*** Information ***

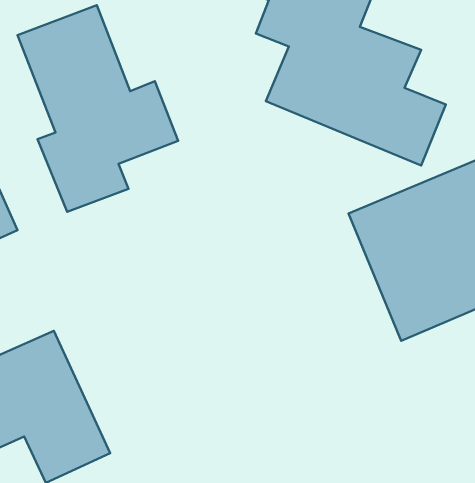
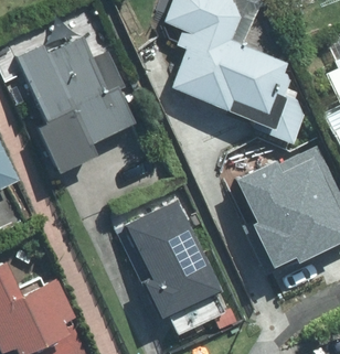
building: none -> [116,200,215,320]

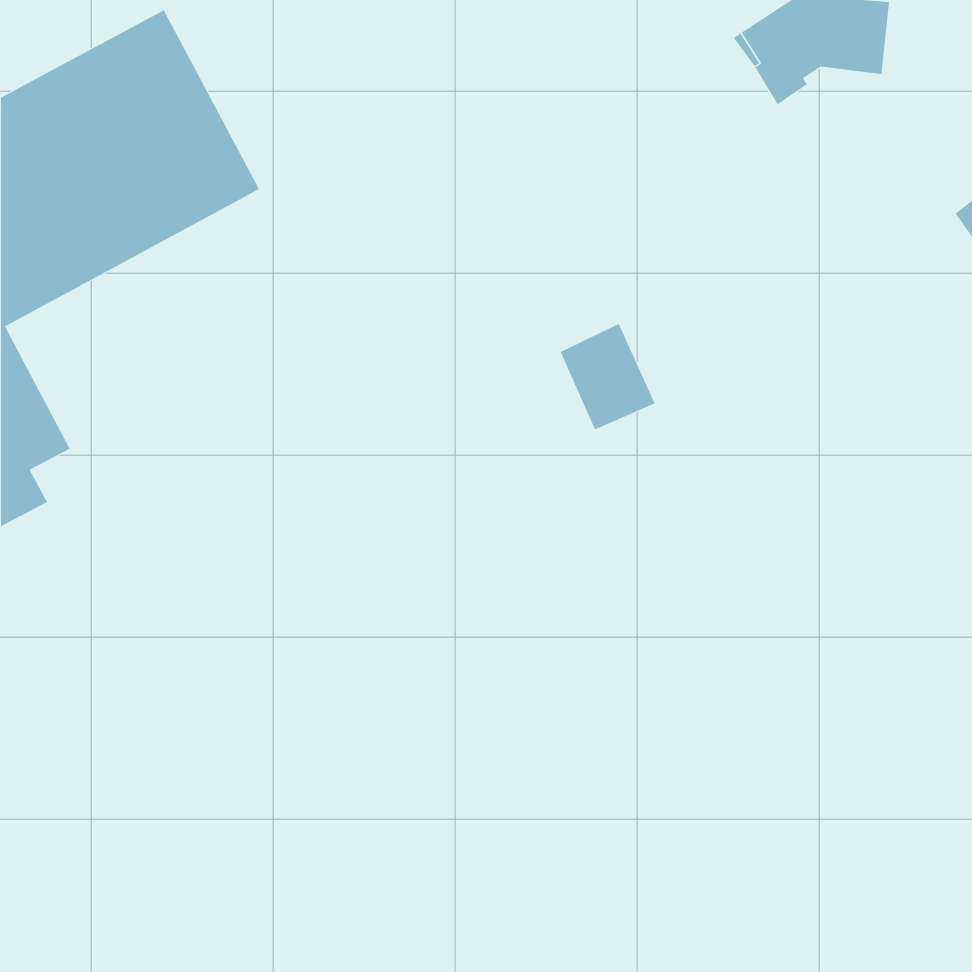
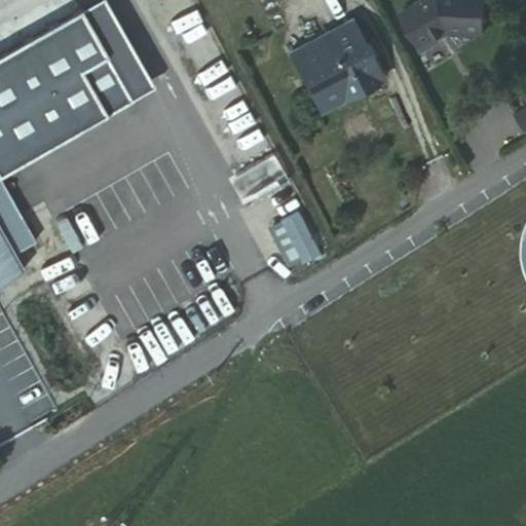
building: none -> [284,22,378,114]
building: [560,323,655,430] -> [268,206,320,264]

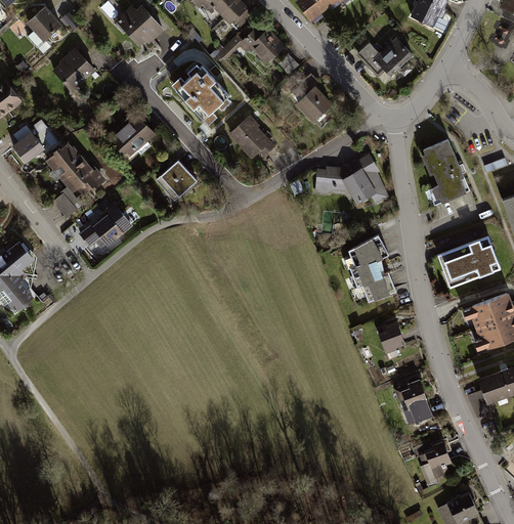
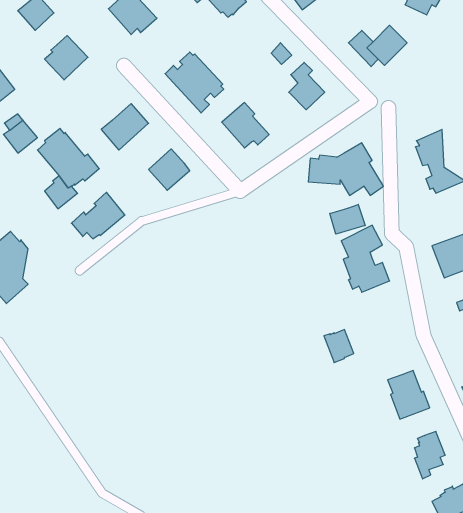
building: [218,28,285,63] -> none
building: none -> [330,204,365,234]
building: [375,321,404,354] -> [324,330,354,363]

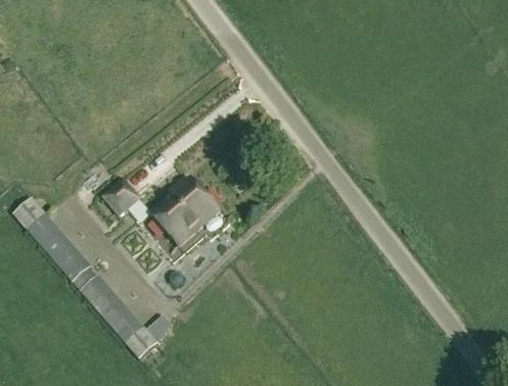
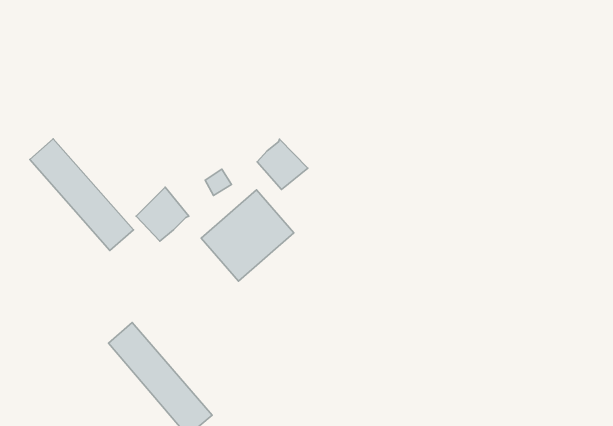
building: none -> [257,139,308,190]
building: [14,199,91,282] -> [30,139,133,251]

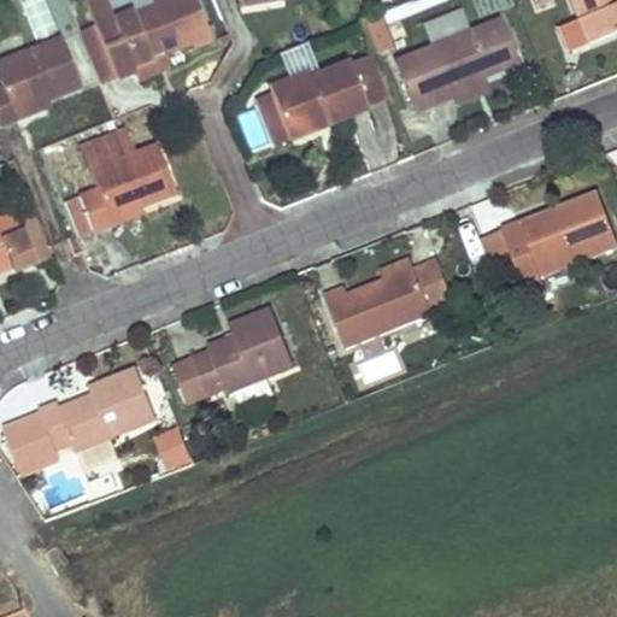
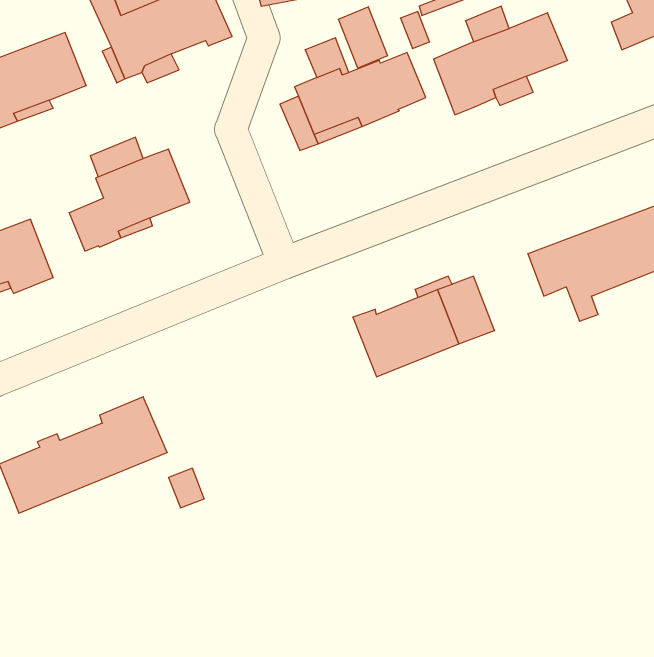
building: none -> [339,7,388,68]
building: [174,307,293,402] -> none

*** End of Information ***

- Work to be completed: Copy out each line of the entries that holds "none".

- Written solution:
building: none -> [116,200,215,320]
building: none -> [284,22,378,114]
building: [218,28,285,63] -> none
building: none -> [330,204,365,234]
building: none -> [257,139,308,190]
building: none -> [339,7,388,68]
building: [174,307,293,402] -> none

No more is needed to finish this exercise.